Multi-step shape edit data:
□ □ □ □
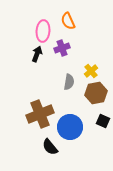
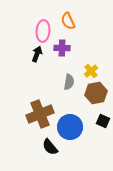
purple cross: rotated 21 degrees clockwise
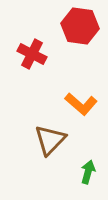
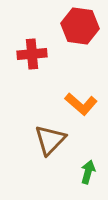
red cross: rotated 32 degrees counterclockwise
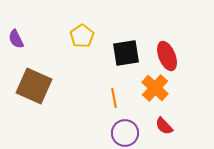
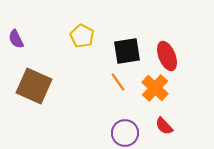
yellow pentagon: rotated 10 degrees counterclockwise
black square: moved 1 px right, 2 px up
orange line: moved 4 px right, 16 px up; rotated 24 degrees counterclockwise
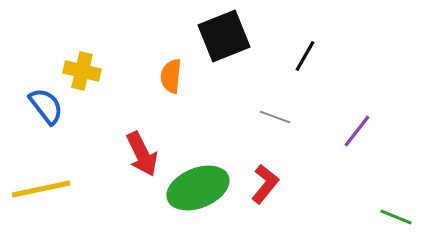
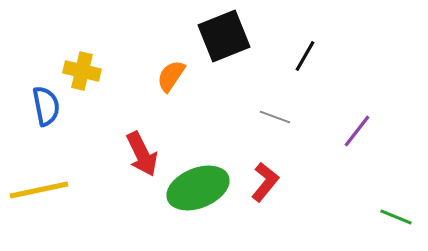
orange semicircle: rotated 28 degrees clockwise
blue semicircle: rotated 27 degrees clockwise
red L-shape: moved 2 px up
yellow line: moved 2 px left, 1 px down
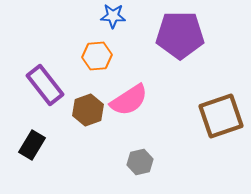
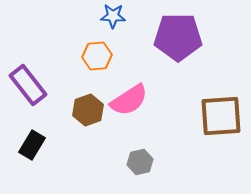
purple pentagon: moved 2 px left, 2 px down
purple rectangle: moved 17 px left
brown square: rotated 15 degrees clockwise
□ □ □ □
• **Exercise goal**:
Reproduce the lines from the line containing "yellow line: moved 2 px left, 1 px down" through the end of the records above, exactly and inclusively, omitting pictures.

• **Task response**:
yellow line: moved 2 px left, 1 px down
purple pentagon: moved 2 px left, 2 px down
purple rectangle: moved 17 px left
brown square: rotated 15 degrees clockwise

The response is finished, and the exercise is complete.